STATED EXERCISE: Locate each line in the rows below that contains the string "alto", and copy those lines out in full.

········

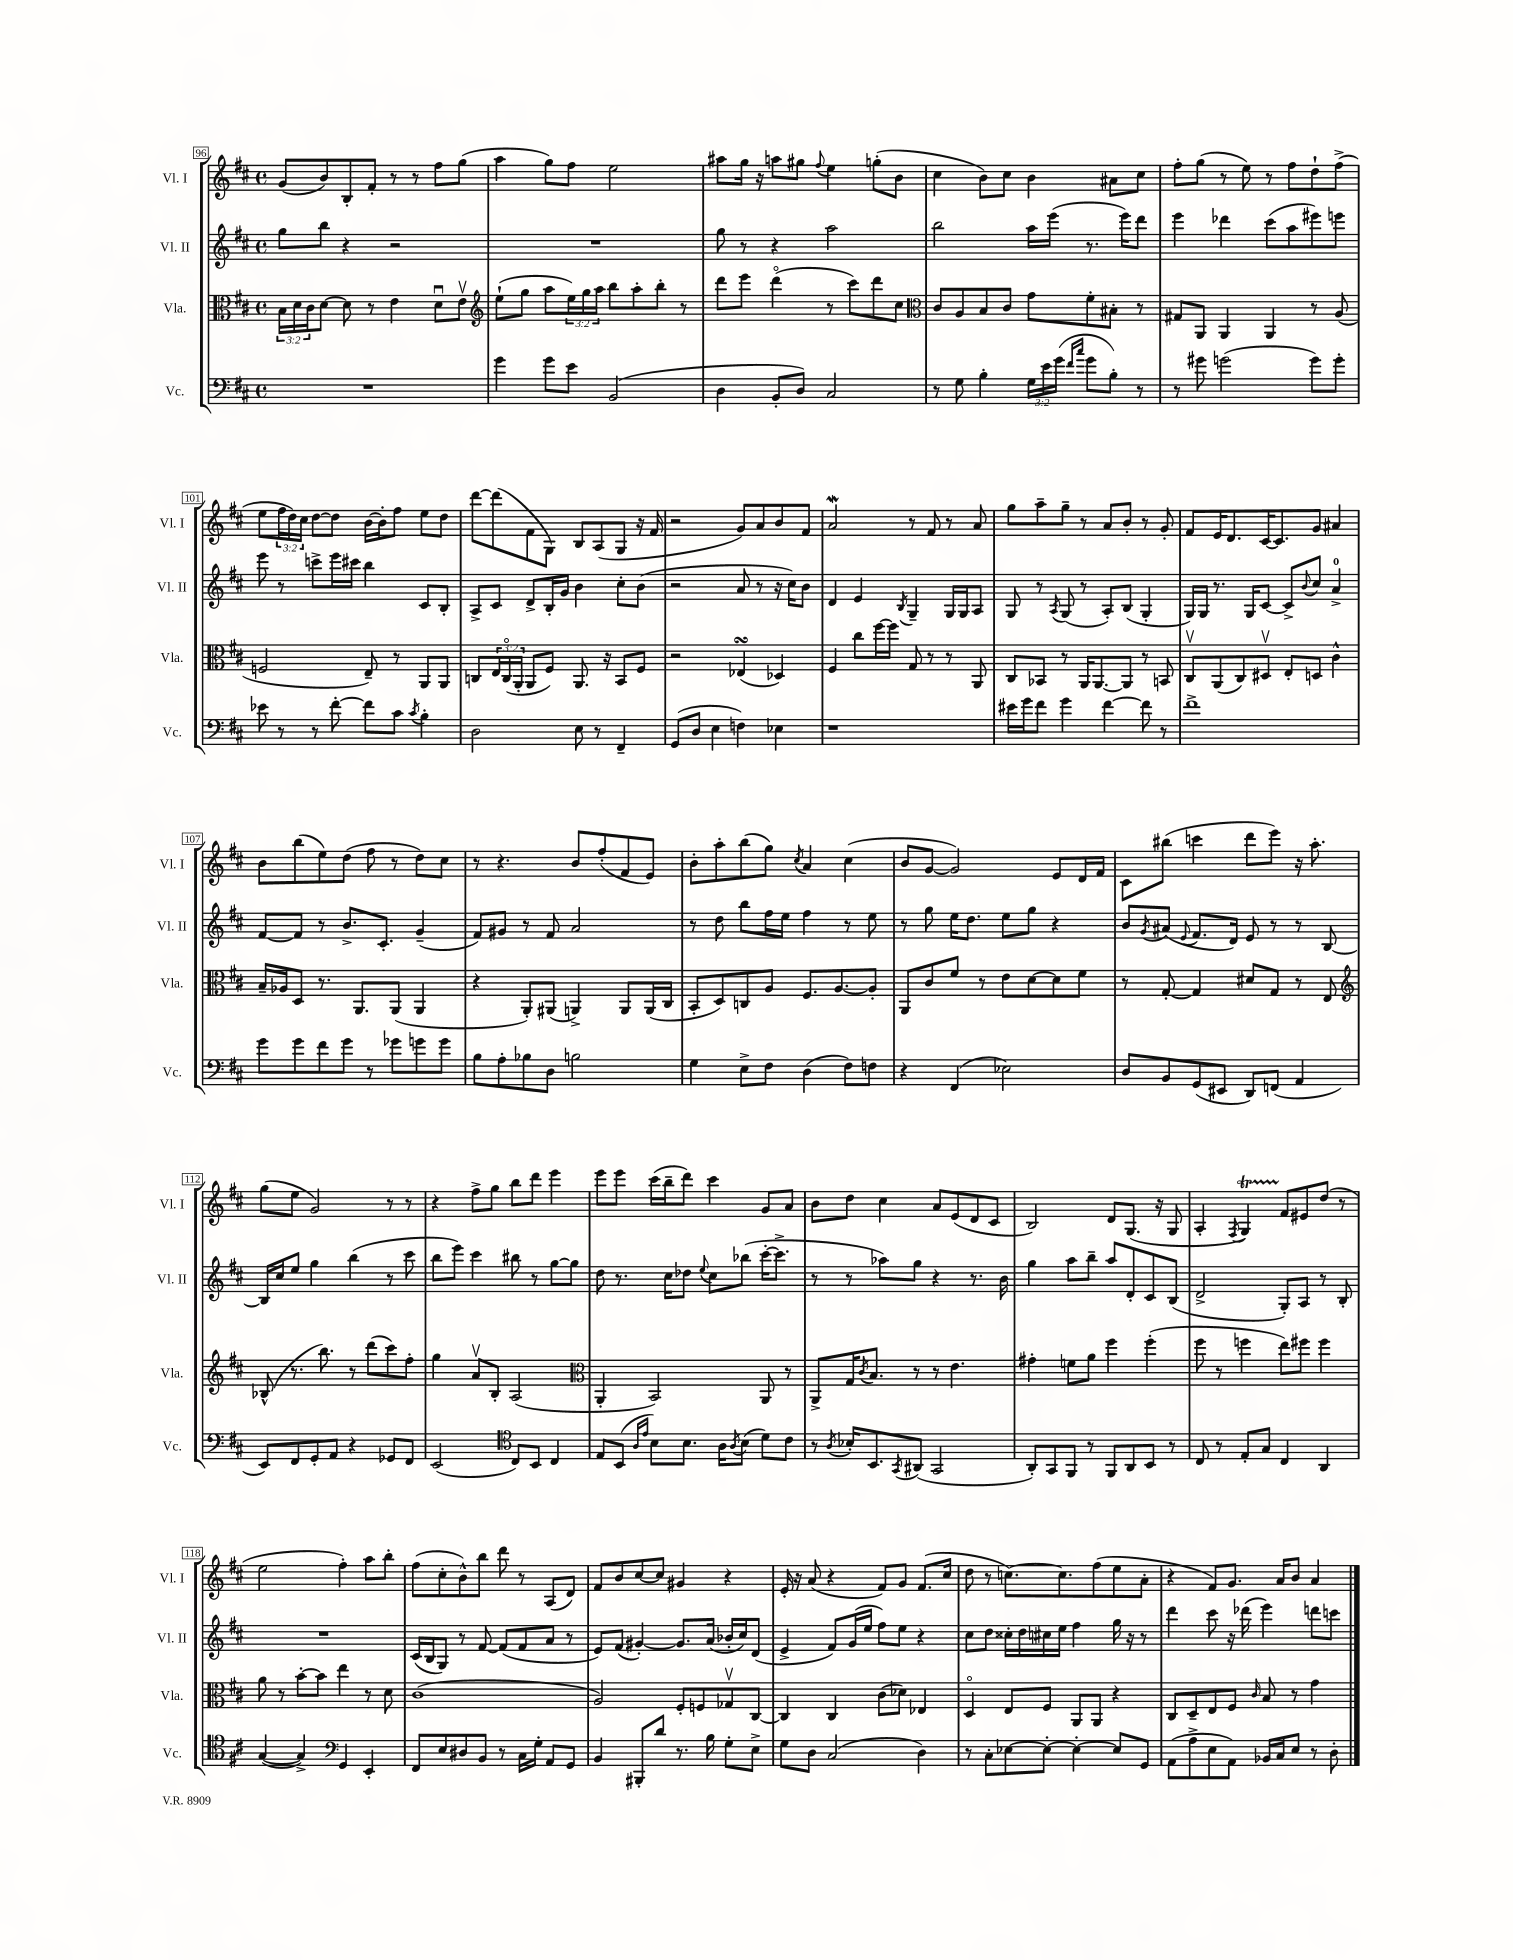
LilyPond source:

<<
\new StaffGroup <<
\new Staff = "s0" \with { instrumentName = "Vl. I" shortInstrumentName = "Vl. I" } {
    \clef treble \key d \major \defaultTimeSignature \time 4/4 \override Staff.TupletNumber.text = #tuplet-number::calc-fraction-text
    g'8( b'8) b8-. fis'8-. r8 r8 fis''8 g''8( |
    a''4 g''8) fis''8 e''2 |
    ais''8 g''16 r16 a''8 gis''8 \appoggiatura { fis''8 } e''4 g''8-.( b'8 |
    cis''4 b'8) cis''8 b'4 ais'8 cis''8 |
    fis''8-. g''8( r8 e''8) r8 fis''8 d''8-! fis''8->( |
    e''8 \tuplet 3/2 { fis''16 d''16) cis''16 } d''8~ d''8 b'16~ b'16-. fis''8 e''8 d''8 |
    d'''8~ d'''8( fis'8 g8) b8 a8( g8 r16 fis'16 |
    r2 g'8) a'8 b'8 fis'8 |
    a'2\mordent r8 fis'8 r8 a'8 |
    g''8 a''8-- g''8-- r8 a'8 b'8-. r8 g'8-. |
    fis'8 e'16 d'8. cis'16~ cis'8. g'8 ais'4 |
    b'8 b''8( e''8) d''8( fis''8 r8 d''8) cis''8 |
    r8 r4. b'8 fis''8-.( fis'8 e'8) |
    b'8-. a''8-. b''8( g''8) \acciaccatura { cis''8 } a'4 cis''4( |
    b'8 g'8~ g'2) e'8 d'16 fis'16 |
    cis'8 bis''8( c'''4 d'''8 e'''8) r16 a''8.-. |
    g''8( e''8 g'2) r8 r8 |
    r4 fis''8-> g''8 b''8 d'''8 e'''4 |
    e'''8 e'''8 cis'''16( b''16-- d'''8) cis'''4 g'8 a'8 |
    b'8 d''8 cis''4 a'8 e'8( d'8 cis'8 |
    b2) d'8 g8.( r16 g8 |
    a4-. \acciaccatura { fis8 } g4\startTrillSpan) fis'8\stopTrillSpan eis'8 d''8( r8 |
    e''2 fis''4-.) a''8 b''8-. |
    fis''8( cis''8-. b'8-^) b''8 d'''8 r8 a8( d'8) |
    fis'8 b'8 cis''8~ cis''8 gis'4 r4 |
    e'16-. r16 a'8( r4 fis'8) g'8 fis'8.( cis''16 |
    d''8 r8 c''8.~) c''8. fis''8( e''8 a'8-. |
    r4 fis'8) g'8. a'16 b'8 a'4 \bar "|." |
}
\new Staff = "s1" \with { instrumentName = "Vl. II" shortInstrumentName = "Vl. II" } {
    \clef treble \key d \major \defaultTimeSignature \time 4/4
    g''8 b''8 r4 r2 |
    R1 |
    g''8 r8 r4 a''2 |
    b''2 a''16 e'''16( r8. e'''16) d'''8 |
    e'''4 des'''4 cis'''8( a''8 eis'''8) e'''8 |
    e'''8 r8 c'''8-> e'''16 cis'''16 b''4 cis'8 b8-. |
    a8-> cis'8 d'8-> b16-. g'16 b'4 cis''8-. b'8( |
    r2 a'8 r8 r16 cis''16) b'8 |
    d'4 e'4 \acciaccatura { b8 } g4-- g16 g16 a8 |
    g8 r8 \acciaccatura { a8 } g8( r8 a8-.) b8( g4-. |
    g16) g16 r8. g16 cis'8~ cis'8-> \appoggiatura { b'8 } cis''8 a'4-0-> |
    fis'8~ fis'8 r8 b'8.-> cis'8.-. g'4--( |
    fis'8) gis'8 r8 fis'8 a'2 |
    r8 d''8 b''8 fis''16 e''16 fis''4 r8 e''8 |
    r8 g''8 e''16 d''8. e''8 g''8 r4 |
    b'8 \acciaccatura { g'8 } ais'8( \appoggiatura { e'8 } fis'8. d'16) e'8 r8 r8 b8~ |
    b16 cis''16 e''8 g''4 b''4( r8 cis'''8 |
    b''8 e'''8) cis'''4 bis''8 r8 g''8~ g''8 |
    d''8 r8. cis''16 des''8 \appoggiatura { e''8 } cis''8 bes''8( cis'''16~-. cis'''8.-> |
    r8 r8 aes''8) g''8 r4 r8. b'16 |
    g''4 a''8 b''8-- a''8 d'8-. cis'8 b8( |
    d'2-> g8-.) a8 r8 b8-. |
    R1 |
    cis'16( b16 g8) r8 fis'8~ fis'8( fis'8 a'8 r8 |
    e'8) fis'8( gis'4~-.) gis'8. a'16( bes'16-. cis''16) d'8( |
    e'4-> fis'8) g'16( e''16 fis''8) e''8 r4 |
    cis''8 d''8 cisis''16-. d''16 cis''16 e''16 fis''4 g''16 r16 r8 |
    d'''4 cis'''8 r16 des'''16( e'''4) d'''8 c'''8 \bar "|." |
}
\new Staff = "s2" \with { instrumentName = "Vla." shortInstrumentName = "Vla." } {
    \clef alto \key d \major \defaultTimeSignature \time 4/4 \override Staff.TupletNumber.text = #tuplet-number::calc-fraction-text
    \tuplet 3/2 { b16 d'16 cis'16 } d'8~ d'8 r8 e'4 d'8\downbow e'8\upbow |
    \clef treble e''8-!( g''8 a''8 \tuplet 3/2 { e''16) g''16 a''16 } b''8 a''8-. b''8-. r8 |
    d'''8 e'''8 d'''4\flageolet( r8 cis'''8) d'''8 cis''8 |
    \clef alto cis'8 a8 b8 cis'8 g'8 fis'8-. bis8-. r8 |
    gis8 a,8 a,4 a,4 r8 a8( |
    f2 e8--) r8 a,8 a,8 |
    c8 \tuplet 3/2 { e16 c16\flageolet( a,16-. } a,8 fis8) a,8. r16 b,8 fis8 |
    r2 ees4\turn( des4) |
    fis4 cis''8 fis''16~ fis''16 g8 r8 r8 a,8 |
    cis8 bes,8 r8 a,16 a,8.~ a,8 r8 b,8 |
    cis8\upbow a,8( cis8) dis8\upbow e8-. d8 cis'4-^ |
    b16-- aes16 d8 r8. a,8. a,8( a,4 |
    r4 a,8-.) ais,8( a,4->) a,8 a,16( cis16 |
    b,8-. d8) c8 a8 fis8. a8.~ a8-. |
    a,8 cis'8 fis'8 r8 e'8 d'8~ d'8 fis'8 |
    r8 g8~-. g4 dis'8 g8 r8 e8 |
    \clef treble bes8-^( r8. b''8.) r8 d'''8( cis'''8) fis''8-. |
    g''4 a'8\upbow b8-. a2( |
    \clef alto a,4-. b,2) a,8 r8 |
    a,8-> g16 \acciaccatura { cis'8 } b8. r8 r8 e'4. |
    gis'4-. f'8 a'8 fis''4 fis''4-.( |
    fis''8 r8 f''4 e''8) fis''8 fis''4 |
    a'8 r8 b'8~-. b'8 e''4 r8 d'8 |
    cis'1( |
    a2) fis8-. f8 ges8\upbow cis8~ |
    cis4 cis4 cis'8( des'8) ees4 |
    d4\flageolet e8 fis8 a,8 a,8 r4 |
    cis8 d8-- e8 fis8 \grace { cis'16 } b8 r8 g'4 \bar "|." |
}
\new Staff = "s3" \with { instrumentName = "Vc." shortInstrumentName = "Vc." } {
    \clef bass \key d \major \defaultTimeSignature \time 4/4 \override Staff.TupletNumber.text = #tuplet-number::calc-fraction-text
    R1 |
    g'4 g'8 e'8 b,2( |
    d4 b,8-. d8) cis2 |
    r8 g8 b4-. \tuplet 3/2 { g16 e'16 g'16( } \grace { fis'16 cis''16 } g'8 b8-.) r8 |
    r8 gis'8 g'2( g'8) g'8-. |
    ees'8 r8 r8 fis'8~-. fis'8 cis'8 \acciaccatura { cis'8 } b4-. |
    d2 e8 r8 fis,4-- |
    g,8( d8 e4 f4) ees4 |
    r1 |
    eis'16 g'16 fis'8 g'4 fis'4~ fis'8 r8 |
    fis'1-> |
    g'8 g'8 fis'8 g'8 r8 ges'8 g'8 g'8 |
    b8 a8-. bes8 d8 b2 |
    g4 e8-> fis8 d4( fis8) f8 |
    r4 fis,4( ees2) |
    d8 b,8 g,8( eis,8 d,8) f,8( a,4 |
    e,8) fis,8 g,8-. a,8 r4 ges,8 fis,8 |
    e,2( \clef tenor cis8) b,8 cis4 |
    e8 b,8( \grace { a16 e'16 } b8) b8. a16 \acciaccatura { a8 } b8( d'8) cis'8 |
    r8 \acciaccatura { a8 } bes16-. b,8. \acciaccatura { g,8 } ais,8( g,2 |
    a,8-.) g,8 fis,8 r8 fis,8 a,8 b,8 r8 |
    cis8 r8 e8-. g8 cis4 a,4 |
    g4~( g4->) \clef bass g,4 e,4-. |
    fis,8 e8 dis8 b,8 r8 cis16 g16-. a,8 g,8 |
    b,4 bis,,8-. d'8 r8. b16 g8-. e8-> |
    g8 d8 cis2( d4) |
    r8 cis8-. ees8~ ees8~-. ees4~-. ees8 g,8 |
    a,8( a8-> e8 a,8) bes,16 cis16 e8 r8 d8-. \bar "|." |
}
>>
>>
\layout { \context { \Score currentBarNumber = #96 \override BarNumber.stencil = #(make-stencil-boxer 0.1 0.3 ly:text-interface::print) } }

········

TASK OUTPUT:
    \clef alto \key d \major \defaultTimeSignature \time 4/4 \override Staff.TupletNumber.text = #tuplet-number::calc-fraction-text
    \clef alto cis'8 a8 b8 cis'8 g'8 fis'8-. bis8-. r8 |
    \clef alto a,4-. b,2) a,8 r8 |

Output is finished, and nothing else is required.